→ PROBLEM STATEMENT
Reproduce verbatim every line of the material from the line containing "signboard [797, 159]" through the last line of the material, inclusive.
*****
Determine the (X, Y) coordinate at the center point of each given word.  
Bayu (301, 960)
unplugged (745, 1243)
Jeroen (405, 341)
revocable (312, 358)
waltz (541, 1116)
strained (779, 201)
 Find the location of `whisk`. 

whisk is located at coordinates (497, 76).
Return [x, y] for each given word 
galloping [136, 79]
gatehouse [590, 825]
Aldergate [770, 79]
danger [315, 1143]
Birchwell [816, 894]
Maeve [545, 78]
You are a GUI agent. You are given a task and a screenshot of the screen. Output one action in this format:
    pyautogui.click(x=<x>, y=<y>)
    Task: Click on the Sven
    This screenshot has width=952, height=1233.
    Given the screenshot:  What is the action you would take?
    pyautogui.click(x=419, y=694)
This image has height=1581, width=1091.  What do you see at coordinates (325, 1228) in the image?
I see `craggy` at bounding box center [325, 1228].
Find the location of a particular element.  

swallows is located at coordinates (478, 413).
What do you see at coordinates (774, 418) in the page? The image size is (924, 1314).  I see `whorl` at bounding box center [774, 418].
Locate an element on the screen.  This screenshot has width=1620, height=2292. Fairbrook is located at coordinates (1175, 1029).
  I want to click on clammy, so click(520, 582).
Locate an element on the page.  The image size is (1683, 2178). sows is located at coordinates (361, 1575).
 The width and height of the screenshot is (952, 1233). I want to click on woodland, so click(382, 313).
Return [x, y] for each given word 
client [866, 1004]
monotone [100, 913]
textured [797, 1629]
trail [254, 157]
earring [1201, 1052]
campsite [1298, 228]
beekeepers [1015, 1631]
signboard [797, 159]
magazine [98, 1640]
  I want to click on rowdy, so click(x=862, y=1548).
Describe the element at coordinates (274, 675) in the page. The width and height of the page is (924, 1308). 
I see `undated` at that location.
*****
→ SOLUTION TO THIS PROBLEM
signboard [797, 159]
magazine [98, 1640]
  I want to click on rowdy, so click(x=862, y=1548).
Describe the element at coordinates (274, 675) in the page. The width and height of the page is (924, 1308). 
I see `undated` at that location.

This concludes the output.